What you are asked to do - Copy all the data exactly, except the pictures.

====== Material provided ======

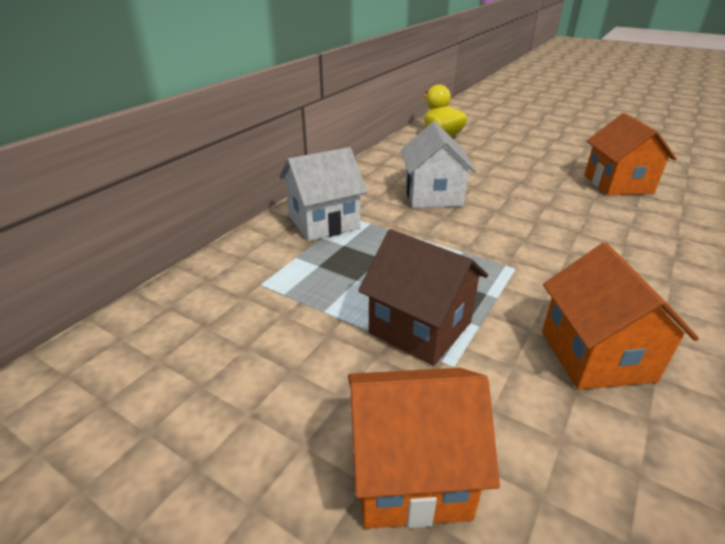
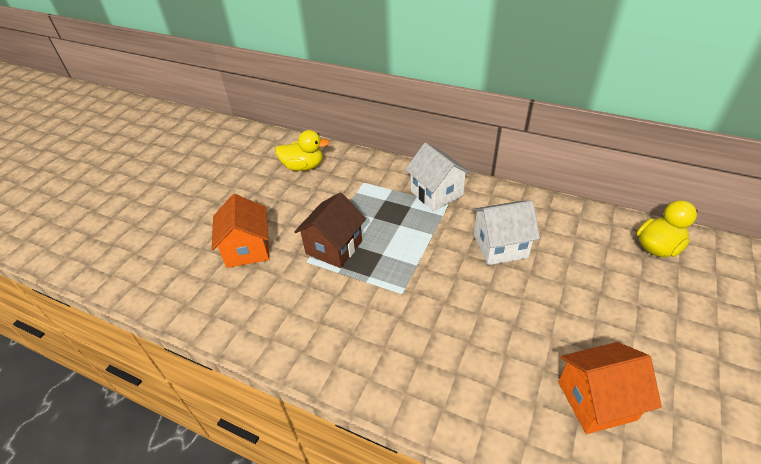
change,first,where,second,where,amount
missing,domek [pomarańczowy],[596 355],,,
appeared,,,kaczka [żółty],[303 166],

======

Written answer -
change,first,where,second,where,amount
missing,domek [pomarańczowy],[596 355],,,
appeared,,,kaczka [żółty],[303 166],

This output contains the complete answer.